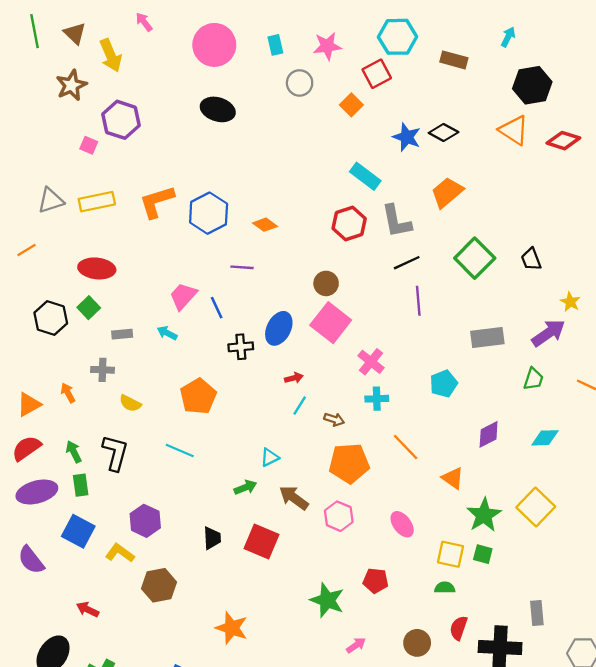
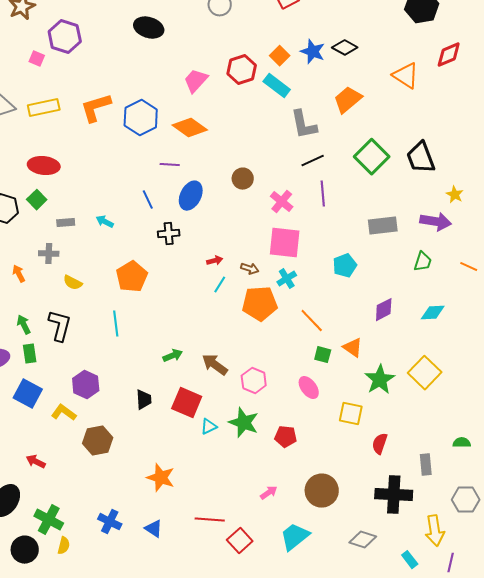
orange square: (351, 105) -> (280, 56), moved
orange triangle: (514, 130) -> (406, 76), moved
red diamond: (563, 141) -> (449, 55), turned -40
red hexagon: (349, 224) -> (242, 70), moved
orange diamond: (265, 225) -> (190, 128), size x1.6
black trapezoid: (531, 259) -> (421, 158), size x1.6
pink trapezoid: (183, 296) -> (196, 81), moved
pink square: (331, 323) -> (285, 243), moved, turned -32
blue ellipse: (279, 328) -> (191, 196), moved
purple arrow: (548, 333) -> (436, 222), turned 44
pink cross: (371, 362) -> (282, 202), moved
cyan cross: (377, 399) -> (287, 279), turned -30
brown arrow: (334, 419) -> (250, 269), moved
cyan line: (180, 451) -> (116, 324), turned 60
cyan triangle: (270, 457) -> (209, 427), moved
orange pentagon: (349, 463) -> (260, 304), moved
green square: (483, 554) -> (323, 355), moved
green semicircle: (445, 588) -> (462, 443), moved
green star: (327, 600) -> (244, 423), moved
red semicircle: (459, 628) -> (380, 444), moved
brown circle: (417, 643) -> (322, 491), size x1.4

• **Work order**:
All that should be returned is the run of lines from the one with "green square: (483, 554) -> (323, 355), moved" to the last line of the material above, copied exactly.

• **The completed task**:
green square: (483, 554) -> (323, 355), moved
green semicircle: (445, 588) -> (462, 443), moved
green star: (327, 600) -> (244, 423), moved
red semicircle: (459, 628) -> (380, 444), moved
brown circle: (417, 643) -> (322, 491), size x1.4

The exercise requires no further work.